ASSIGNMENT: The part to set down runs from the first line of the data below through the line with "Someone rotated the orange_mizapax", inclusive; write it exactly and leave out the pictures.
------------
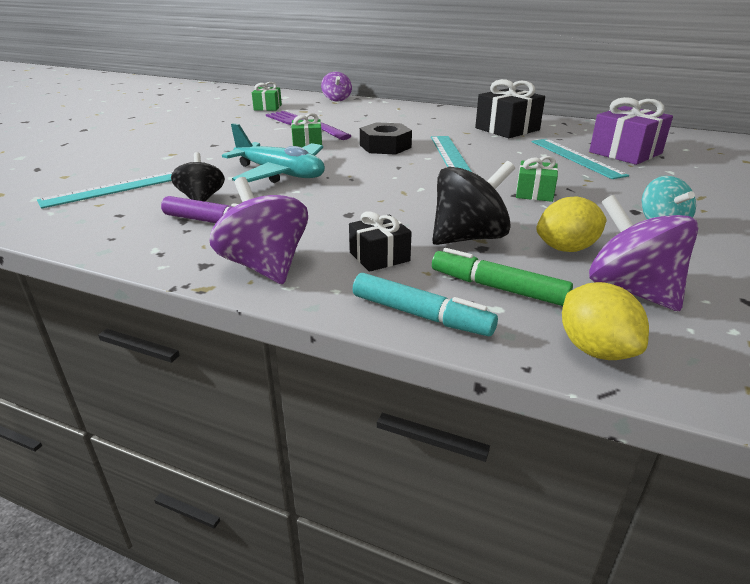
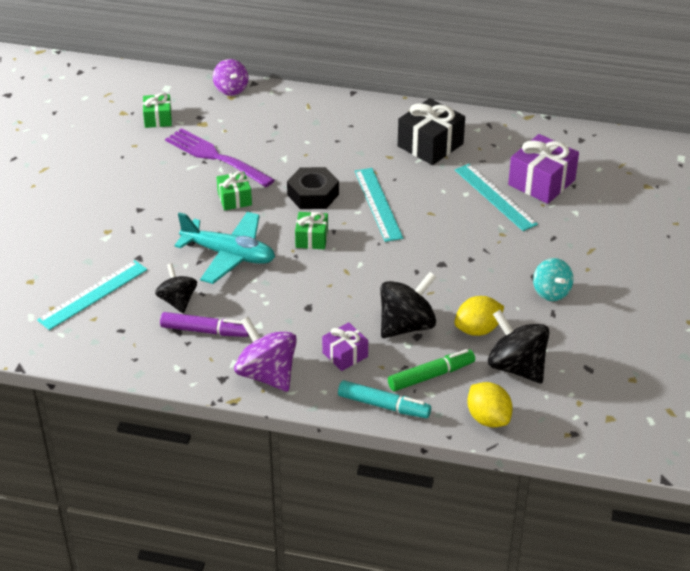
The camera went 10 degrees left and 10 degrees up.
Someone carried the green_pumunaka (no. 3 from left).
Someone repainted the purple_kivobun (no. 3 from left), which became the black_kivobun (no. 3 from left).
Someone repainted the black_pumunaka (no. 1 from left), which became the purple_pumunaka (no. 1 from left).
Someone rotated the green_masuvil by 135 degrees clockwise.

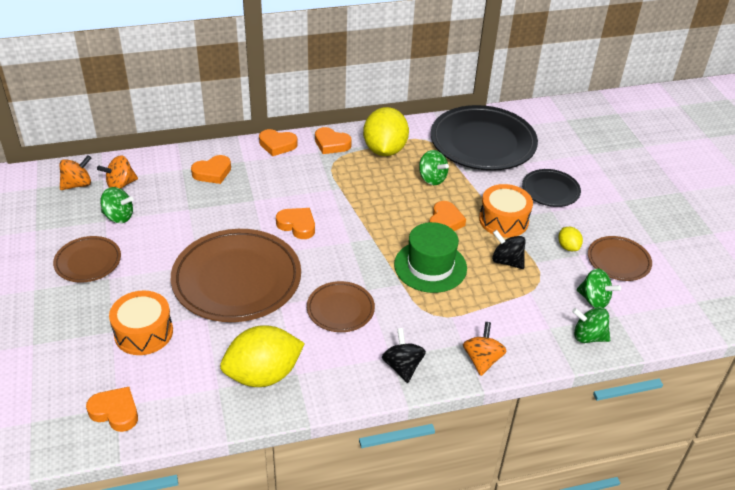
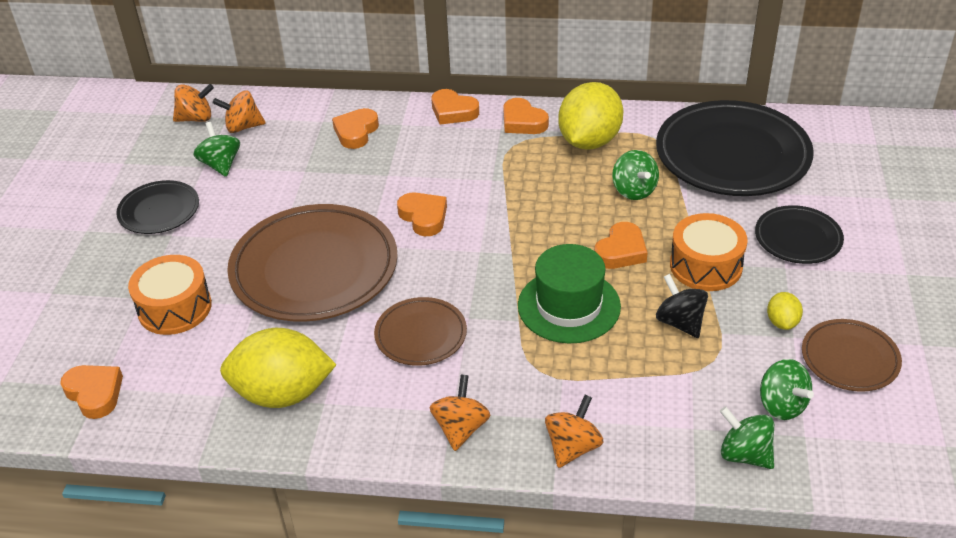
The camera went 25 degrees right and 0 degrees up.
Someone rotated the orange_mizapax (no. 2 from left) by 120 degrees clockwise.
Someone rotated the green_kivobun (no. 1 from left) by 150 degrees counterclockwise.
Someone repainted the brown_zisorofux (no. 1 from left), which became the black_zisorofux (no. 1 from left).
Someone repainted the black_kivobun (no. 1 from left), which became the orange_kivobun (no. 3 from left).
------------
SOLUTION BELOW:
The camera went 10 degrees left and 10 degrees up.
Someone carried the green_pumunaka (no. 3 from left).
Someone repainted the purple_kivobun (no. 3 from left), which became the black_kivobun (no. 3 from left).
Someone repainted the black_pumunaka (no. 1 from left), which became the purple_pumunaka (no. 1 from left).
Someone rotated the green_masuvil by 135 degrees clockwise.

The camera went 25 degrees right and 0 degrees up.
Someone rotated the orange_mizapax (no. 2 from left) by 120 degrees clockwise.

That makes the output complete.